(RECORDED INFORMATION begins)

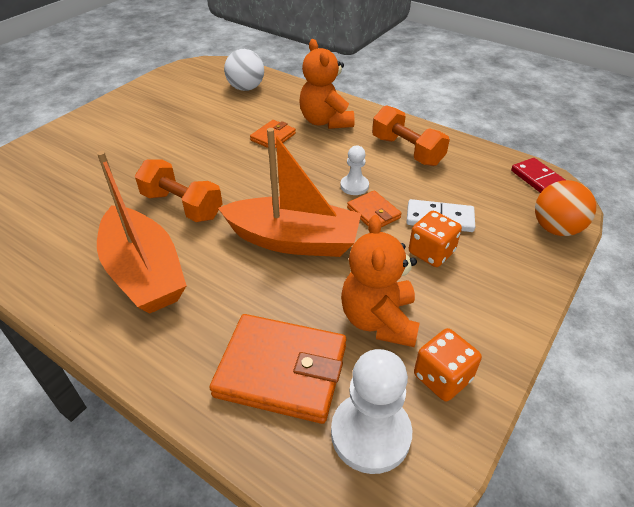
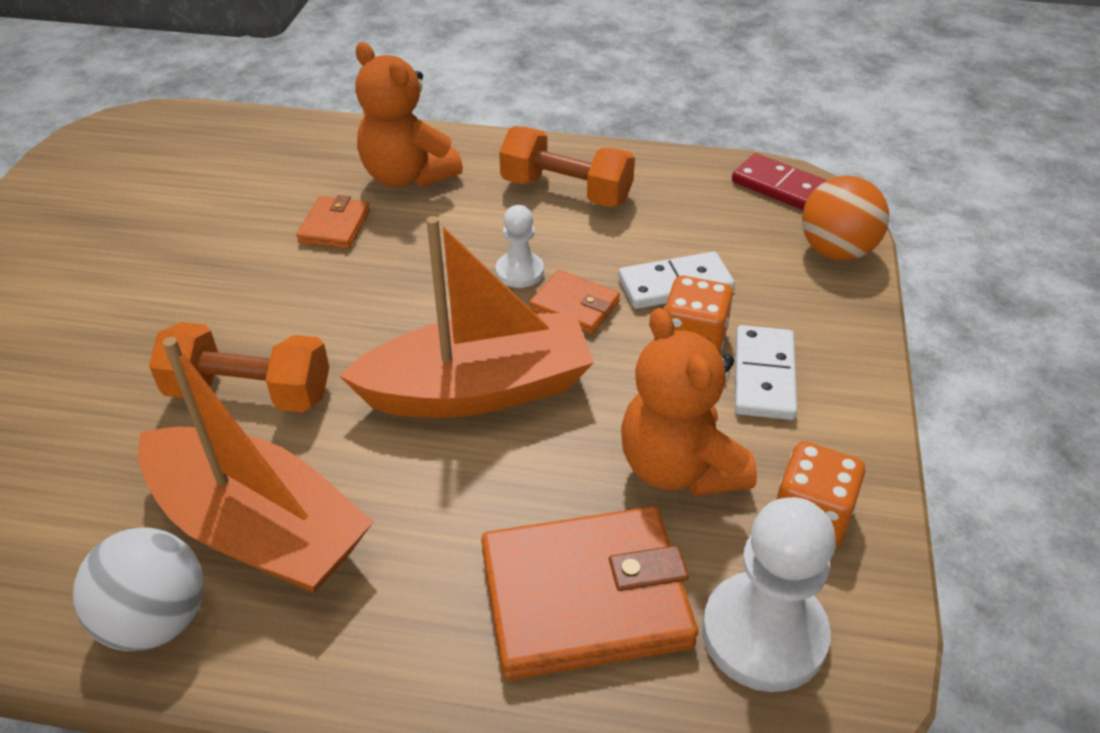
camera: 25 degrees left, 0 degrees up
(246, 88) = (230, 151): white ball -> white ball (156, 620)
(463, 286) = (764, 376): none -> white domino

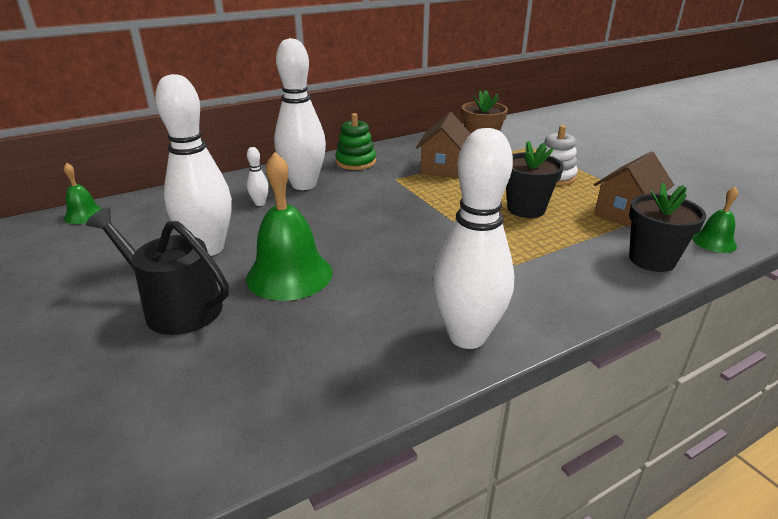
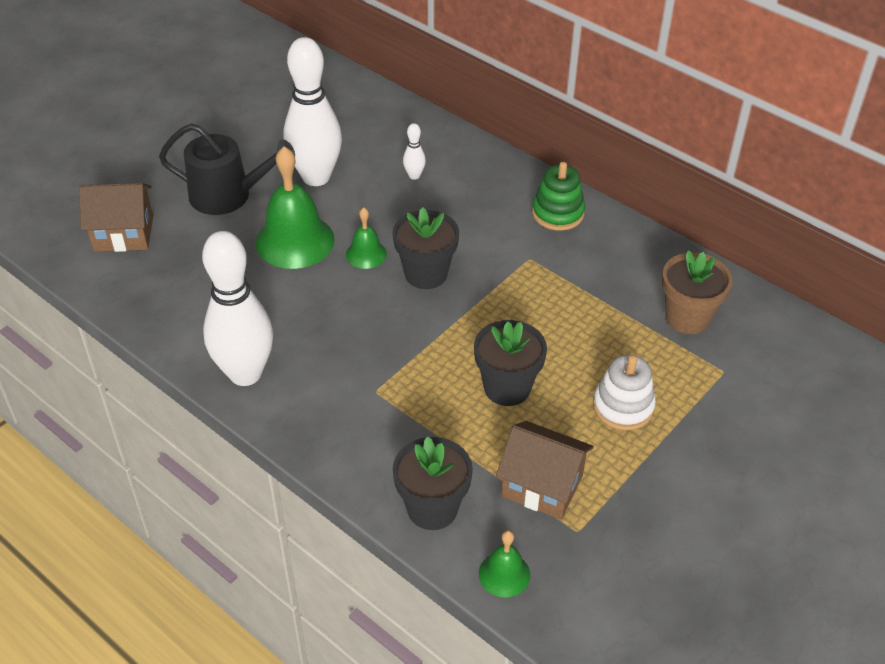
camera: 70 degrees right, 15 degrees up
(84, 215) = (339, 80): green bell -> green bell (366, 254)
(176, 307) = (227, 195): black watering can -> black watering can turned 90 degrees clockwise
(304, 185) = (473, 191): white bowling pin -> none
(384, 218) = (426, 273): none -> black flower pot
(443, 167) = (588, 293): brown house -> brown house (123, 234)

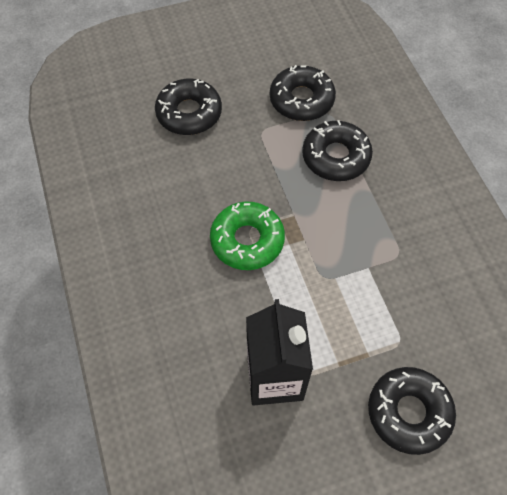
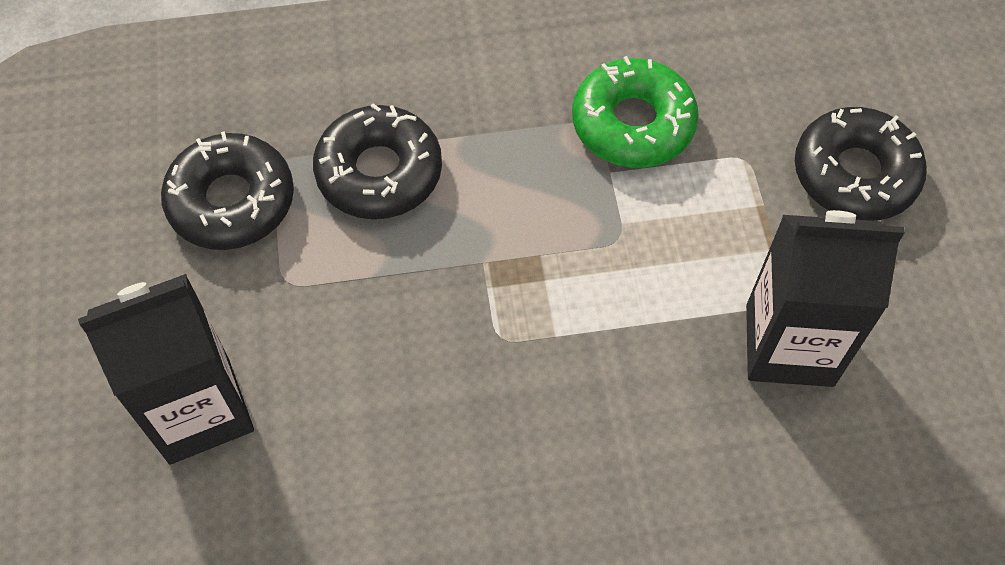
camera: 80 degrees left, 0 degrees up
(189, 113) = (199, 410): black donut -> black carton
(247, 240) = (525, 346): green donut -> green donut (633, 124)

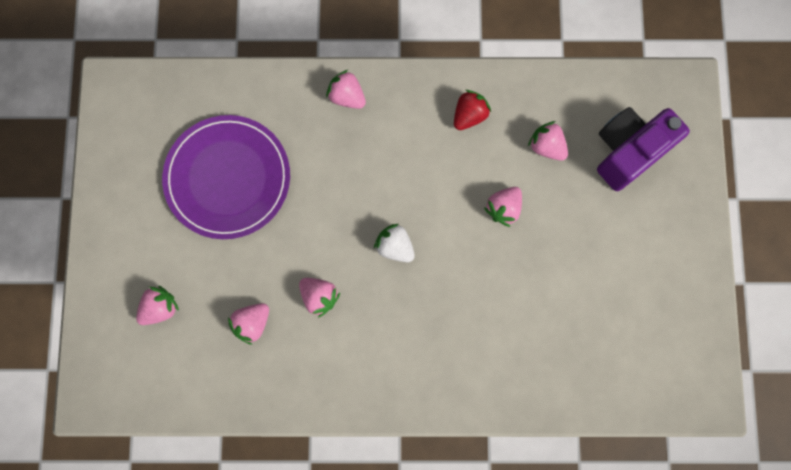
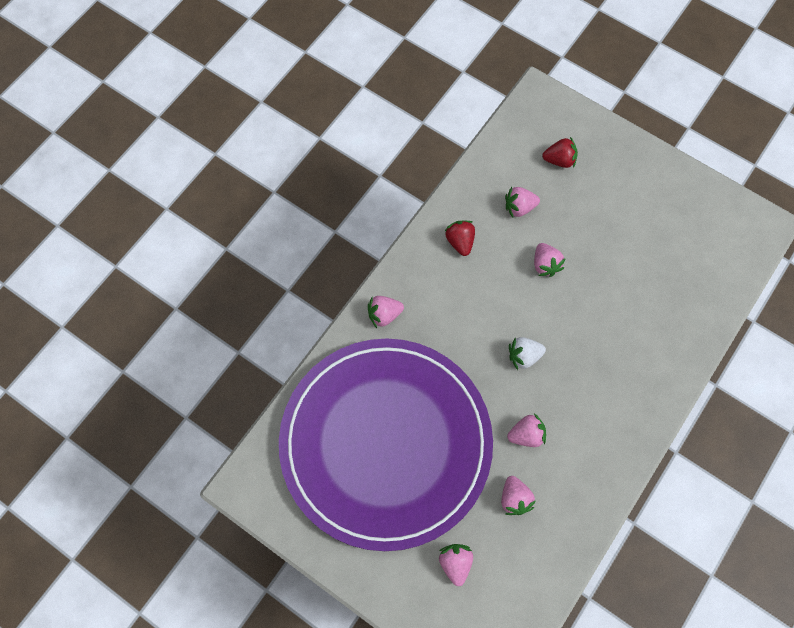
camera: 55 degrees left, 10 degrees down
(228, 178) = (386, 443): purple plate -> purple plate, size x1.79
(628, 152) = (559, 160): purple camera -> red strawberry

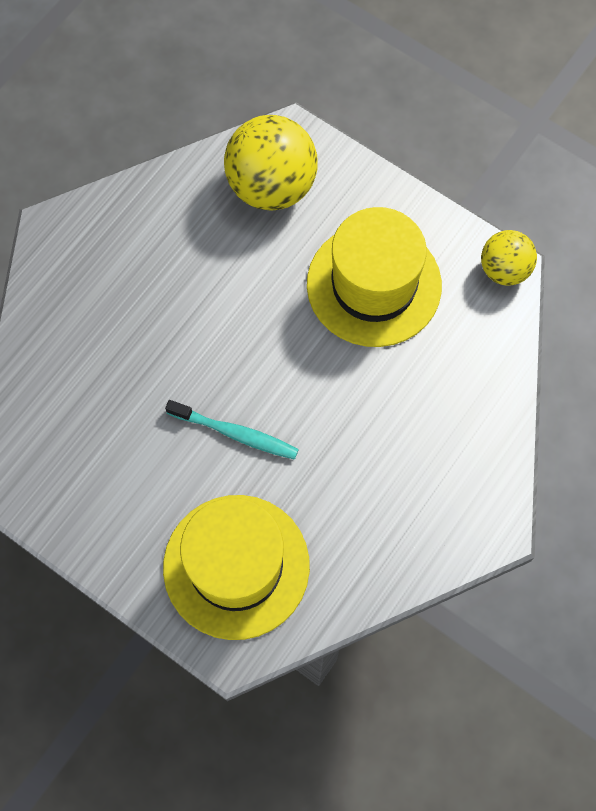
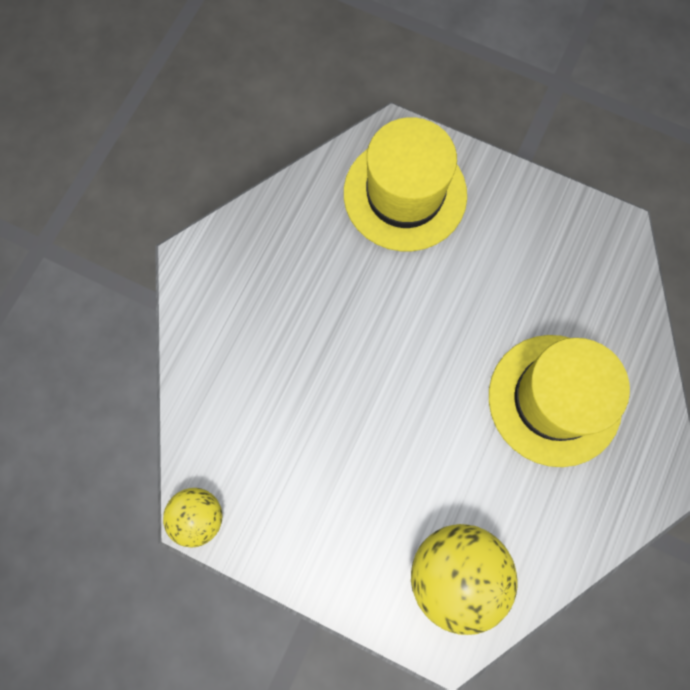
camera: 170 degrees right, 5 degrees up
(235, 433) = (431, 304): turquoise toothbrush -> none
(374, 285) = (329, 476): yellow hat -> yellow hat (554, 399)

(RECORDED INFORMATION ends)

WHAT THE TASK REQUIRES
Collect every line from the records above that contains the word "degrees".

TASK SOLUTION
camera: 25 degrees left, 0 degrees up
camera: 70 degrees right, 15 degrees up
(176, 307) = (227, 195): black watering can -> black watering can turned 90 degrees clockwise
camera: 80 degrees left, 0 degrees up
camera: 55 degrees left, 10 degrees down
camera: 170 degrees right, 5 degrees up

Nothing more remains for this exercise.